• EXERCISE REQUIREMENTS
From the data that follows, set down exactly the lines from the one with "(under ~3.4 m) are not labelled." through the one with "(under ~2 m) are not labelled.", counting both. Pictures stay out.

• DATA SECTION
+ + + +
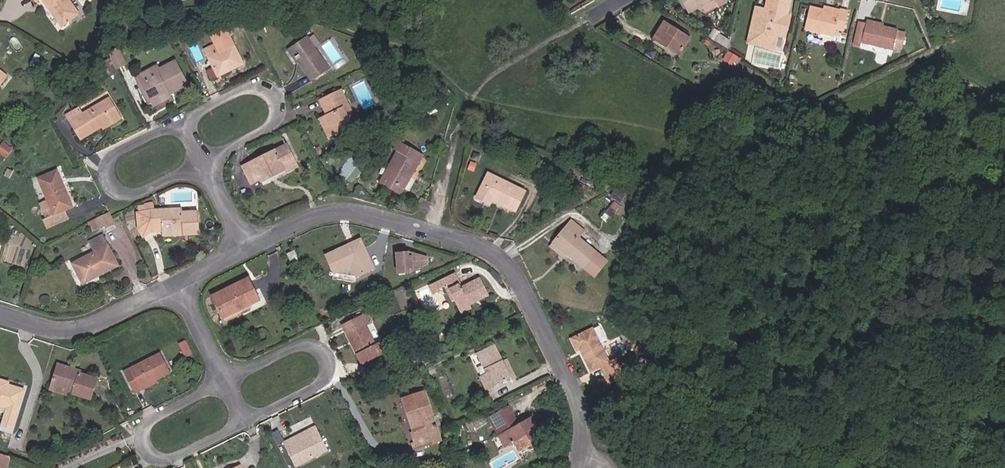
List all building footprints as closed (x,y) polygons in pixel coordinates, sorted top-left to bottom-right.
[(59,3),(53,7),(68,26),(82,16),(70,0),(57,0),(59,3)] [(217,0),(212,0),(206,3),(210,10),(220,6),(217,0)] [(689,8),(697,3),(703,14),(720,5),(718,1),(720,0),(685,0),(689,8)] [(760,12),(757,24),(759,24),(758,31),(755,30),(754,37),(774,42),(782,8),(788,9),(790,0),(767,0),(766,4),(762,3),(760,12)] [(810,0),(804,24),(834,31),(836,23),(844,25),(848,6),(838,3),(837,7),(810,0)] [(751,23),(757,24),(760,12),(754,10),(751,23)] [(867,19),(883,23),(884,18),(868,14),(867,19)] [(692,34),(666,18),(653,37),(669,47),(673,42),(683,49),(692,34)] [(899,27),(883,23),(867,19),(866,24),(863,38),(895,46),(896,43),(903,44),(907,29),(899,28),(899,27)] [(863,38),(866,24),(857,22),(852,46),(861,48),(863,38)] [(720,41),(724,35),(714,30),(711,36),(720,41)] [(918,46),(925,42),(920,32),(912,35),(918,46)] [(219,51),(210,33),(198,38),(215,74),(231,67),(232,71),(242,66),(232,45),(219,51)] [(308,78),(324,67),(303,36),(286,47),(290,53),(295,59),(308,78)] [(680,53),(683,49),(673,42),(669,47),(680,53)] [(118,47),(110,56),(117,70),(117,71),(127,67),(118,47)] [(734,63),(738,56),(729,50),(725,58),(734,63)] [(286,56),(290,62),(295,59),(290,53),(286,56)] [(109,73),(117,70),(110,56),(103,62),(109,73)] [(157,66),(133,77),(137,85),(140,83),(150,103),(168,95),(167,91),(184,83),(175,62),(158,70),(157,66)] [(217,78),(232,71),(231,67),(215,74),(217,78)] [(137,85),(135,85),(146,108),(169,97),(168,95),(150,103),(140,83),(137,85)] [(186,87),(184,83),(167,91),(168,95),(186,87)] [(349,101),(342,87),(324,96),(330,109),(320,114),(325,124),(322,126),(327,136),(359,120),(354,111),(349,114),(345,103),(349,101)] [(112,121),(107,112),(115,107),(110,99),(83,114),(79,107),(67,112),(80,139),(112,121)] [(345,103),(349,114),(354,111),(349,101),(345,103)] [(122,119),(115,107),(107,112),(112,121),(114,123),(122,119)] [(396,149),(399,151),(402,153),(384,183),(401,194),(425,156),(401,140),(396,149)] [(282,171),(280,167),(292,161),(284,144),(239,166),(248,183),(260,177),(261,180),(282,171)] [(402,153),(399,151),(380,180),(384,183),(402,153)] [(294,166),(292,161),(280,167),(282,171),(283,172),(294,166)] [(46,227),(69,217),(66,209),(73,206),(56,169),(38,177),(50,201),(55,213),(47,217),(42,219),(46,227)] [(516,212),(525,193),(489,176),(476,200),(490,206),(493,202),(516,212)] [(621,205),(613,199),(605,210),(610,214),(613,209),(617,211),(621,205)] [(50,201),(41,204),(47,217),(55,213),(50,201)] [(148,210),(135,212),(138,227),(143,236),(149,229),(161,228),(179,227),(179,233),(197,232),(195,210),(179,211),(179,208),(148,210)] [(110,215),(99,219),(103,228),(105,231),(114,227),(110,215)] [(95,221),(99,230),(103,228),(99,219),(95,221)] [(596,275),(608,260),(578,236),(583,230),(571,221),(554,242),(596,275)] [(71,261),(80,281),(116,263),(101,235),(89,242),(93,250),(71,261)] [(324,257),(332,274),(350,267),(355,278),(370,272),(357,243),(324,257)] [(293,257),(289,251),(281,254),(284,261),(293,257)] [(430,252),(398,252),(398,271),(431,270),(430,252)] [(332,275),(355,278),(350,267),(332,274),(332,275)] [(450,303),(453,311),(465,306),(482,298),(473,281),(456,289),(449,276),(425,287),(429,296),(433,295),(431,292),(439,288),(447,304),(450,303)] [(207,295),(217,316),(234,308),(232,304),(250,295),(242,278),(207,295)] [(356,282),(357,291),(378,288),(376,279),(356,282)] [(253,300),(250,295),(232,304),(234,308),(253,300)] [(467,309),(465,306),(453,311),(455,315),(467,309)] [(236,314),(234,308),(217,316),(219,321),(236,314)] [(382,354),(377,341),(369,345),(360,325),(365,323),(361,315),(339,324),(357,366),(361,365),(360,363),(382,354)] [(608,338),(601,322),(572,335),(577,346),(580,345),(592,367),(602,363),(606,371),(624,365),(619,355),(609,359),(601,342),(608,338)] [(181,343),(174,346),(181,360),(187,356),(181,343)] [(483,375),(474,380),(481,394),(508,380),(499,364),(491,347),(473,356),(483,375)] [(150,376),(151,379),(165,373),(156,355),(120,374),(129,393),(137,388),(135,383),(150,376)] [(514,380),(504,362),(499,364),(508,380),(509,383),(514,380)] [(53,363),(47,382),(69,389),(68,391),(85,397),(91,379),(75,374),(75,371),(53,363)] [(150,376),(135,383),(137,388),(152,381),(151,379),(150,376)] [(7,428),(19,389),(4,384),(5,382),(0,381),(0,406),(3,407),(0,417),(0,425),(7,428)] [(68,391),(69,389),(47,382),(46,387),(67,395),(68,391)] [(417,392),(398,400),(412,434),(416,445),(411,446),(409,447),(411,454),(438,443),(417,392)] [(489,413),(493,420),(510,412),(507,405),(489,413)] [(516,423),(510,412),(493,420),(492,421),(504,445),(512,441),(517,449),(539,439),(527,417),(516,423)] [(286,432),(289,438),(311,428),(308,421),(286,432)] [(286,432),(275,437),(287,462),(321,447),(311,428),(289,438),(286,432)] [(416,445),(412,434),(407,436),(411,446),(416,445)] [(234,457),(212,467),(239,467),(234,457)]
+ + + +
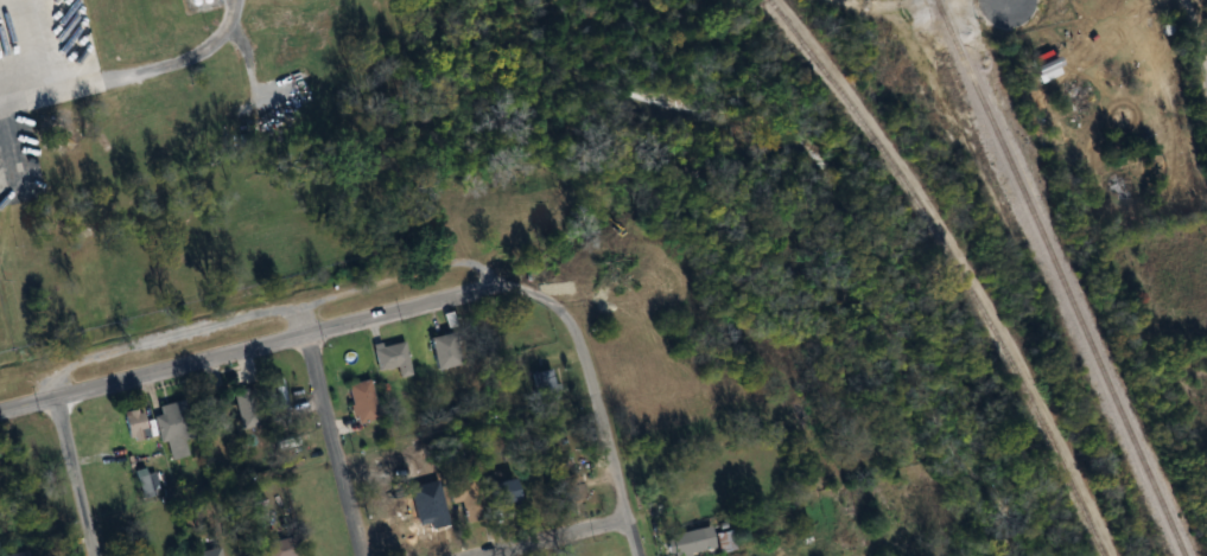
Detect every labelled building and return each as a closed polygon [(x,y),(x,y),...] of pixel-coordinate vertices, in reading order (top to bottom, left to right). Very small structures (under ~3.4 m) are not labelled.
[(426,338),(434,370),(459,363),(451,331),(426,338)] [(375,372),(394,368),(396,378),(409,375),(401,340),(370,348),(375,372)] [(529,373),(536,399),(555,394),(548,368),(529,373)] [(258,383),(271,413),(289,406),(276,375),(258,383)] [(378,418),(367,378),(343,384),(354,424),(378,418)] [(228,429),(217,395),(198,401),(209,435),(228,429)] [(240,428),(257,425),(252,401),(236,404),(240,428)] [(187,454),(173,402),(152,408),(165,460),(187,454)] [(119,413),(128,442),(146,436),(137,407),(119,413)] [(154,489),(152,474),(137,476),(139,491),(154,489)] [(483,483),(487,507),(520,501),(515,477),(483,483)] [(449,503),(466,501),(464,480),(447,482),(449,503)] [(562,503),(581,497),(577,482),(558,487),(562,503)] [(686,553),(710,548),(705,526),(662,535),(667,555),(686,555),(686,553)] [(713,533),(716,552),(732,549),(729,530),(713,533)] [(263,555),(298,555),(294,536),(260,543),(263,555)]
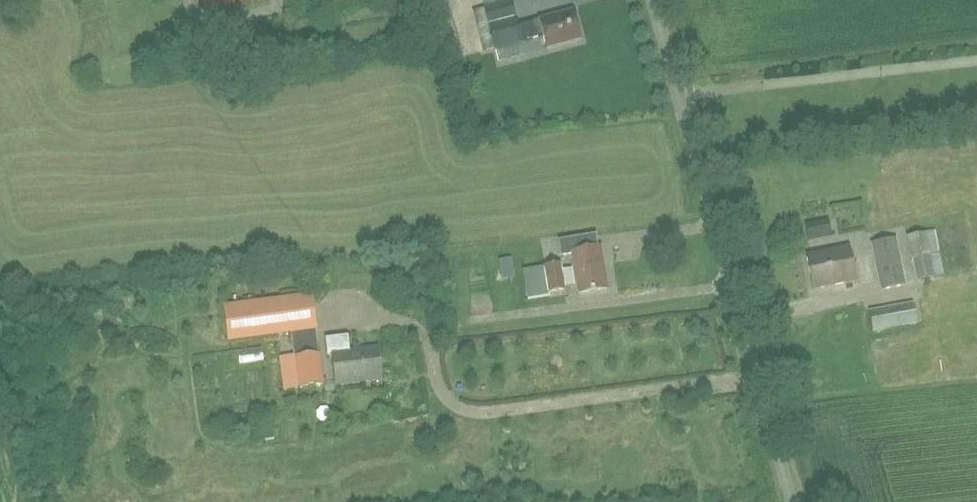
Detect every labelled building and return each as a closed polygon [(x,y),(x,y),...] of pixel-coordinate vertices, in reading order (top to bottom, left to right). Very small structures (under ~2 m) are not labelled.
+ + + +
• REPLY
Detect every labelled building and return each as a closed polygon [(x,y),(x,y),...] of pixel-coordinate vertices, in reading order (top to bottom, left to right). Very small structures (under ~3.4 m) are not labelled.
[(426,338),(434,370),(459,363),(451,331),(426,338)] [(375,372),(394,368),(396,378),(409,375),(401,340),(370,348),(375,372)] [(529,373),(536,399),(555,394),(548,368),(529,373)] [(258,383),(271,413),(289,406),(276,375),(258,383)] [(378,418),(367,378),(343,384),(354,424),(378,418)] [(228,429),(217,395),(198,401),(209,435),(228,429)] [(240,428),(257,425),(252,401),(236,404),(240,428)] [(187,454),(173,402),(152,408),(165,460),(187,454)] [(119,413),(128,442),(146,436),(137,407),(119,413)] [(154,489),(152,474),(137,476),(139,491),(154,489)] [(483,483),(487,507),(520,501),(515,477),(483,483)] [(449,503),(466,501),(464,480),(447,482),(449,503)] [(562,503),(581,497),(577,482),(558,487),(562,503)] [(686,553),(710,548),(705,526),(662,535),(667,555),(686,555),(686,553)] [(713,533),(716,552),(732,549),(729,530),(713,533)] [(263,555),(298,555),(294,536),(260,543),(263,555)]
Detect every labelled building and return each as a closed polygon [(x,y),(x,y),...] of pixel-coordinate vertices, in reading order (top to bottom, left to right). Very small structures (under ~2 m) are not labelled.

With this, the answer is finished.